--- LISTED RECORDS ---

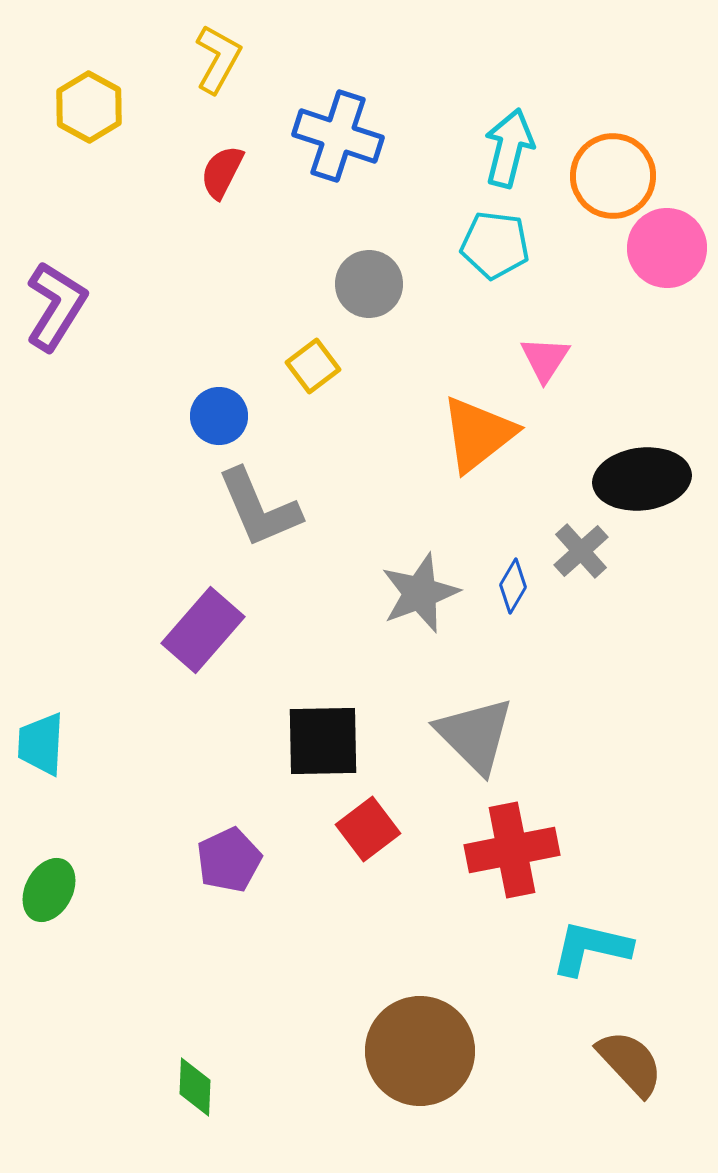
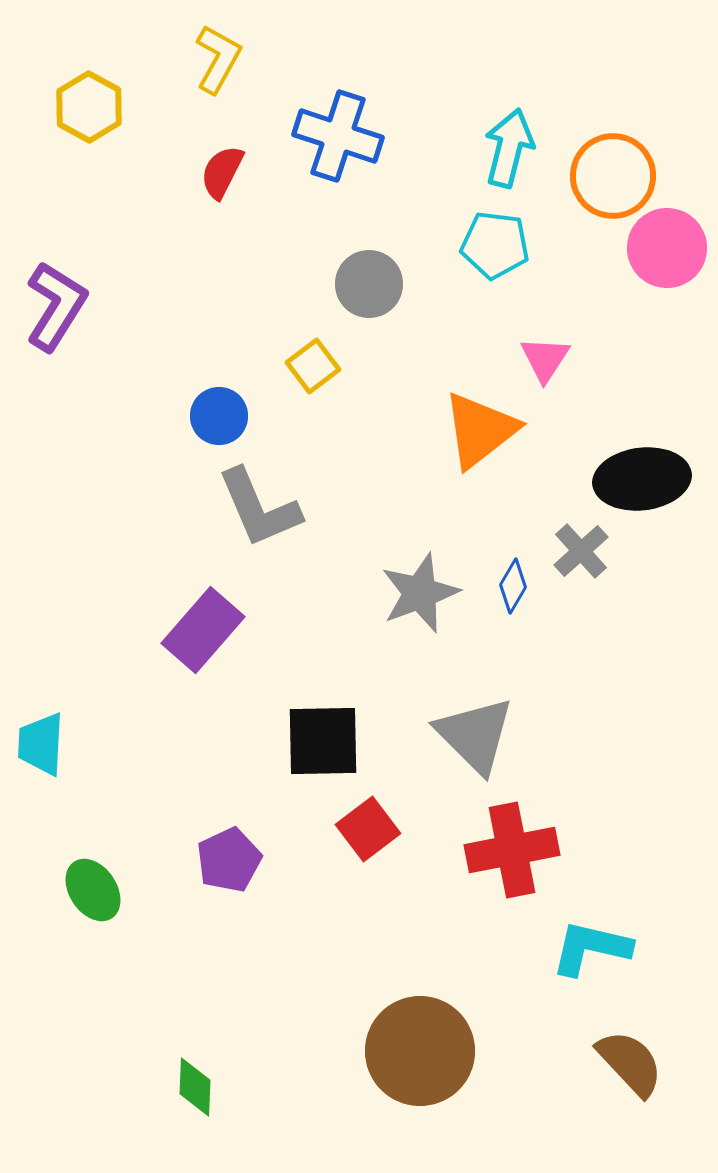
orange triangle: moved 2 px right, 4 px up
green ellipse: moved 44 px right; rotated 62 degrees counterclockwise
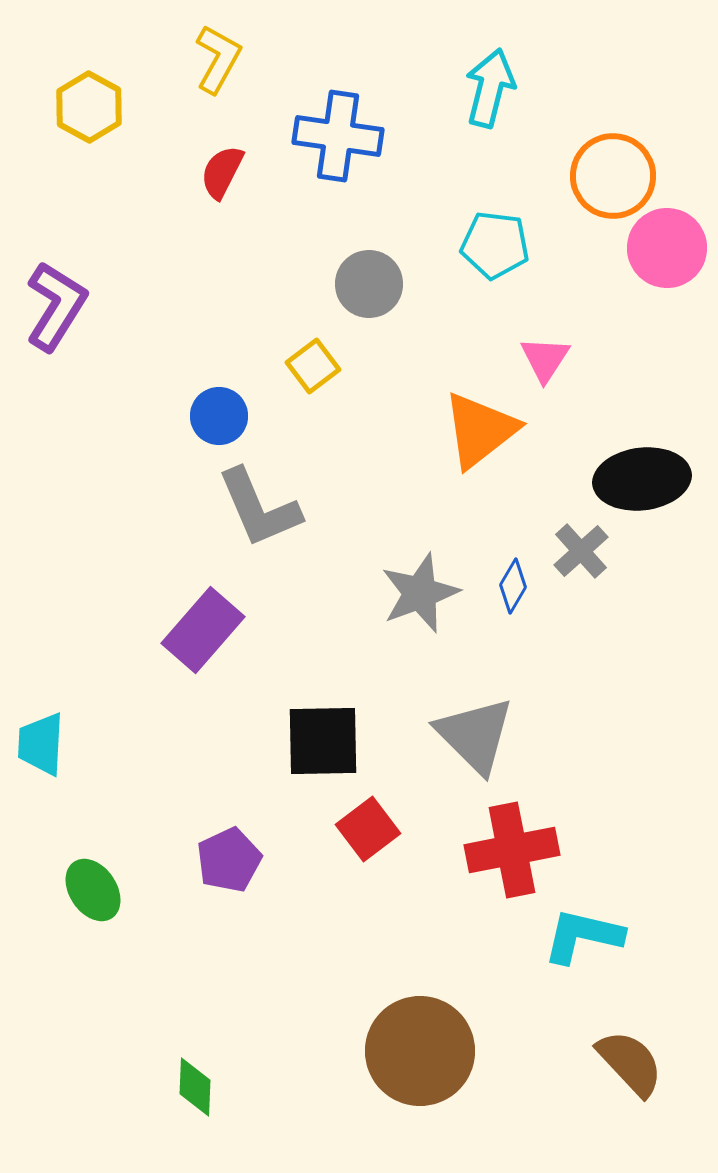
blue cross: rotated 10 degrees counterclockwise
cyan arrow: moved 19 px left, 60 px up
cyan L-shape: moved 8 px left, 12 px up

---

• **EXERCISE BRIEF**
Render the rows above as a numbered list, skipping any blank lines. Leave the picture lines out of your answer.

• **TASK RESULT**
1. orange triangle: moved 2 px right, 4 px up
2. green ellipse: moved 44 px right; rotated 62 degrees counterclockwise
3. blue cross: rotated 10 degrees counterclockwise
4. cyan arrow: moved 19 px left, 60 px up
5. cyan L-shape: moved 8 px left, 12 px up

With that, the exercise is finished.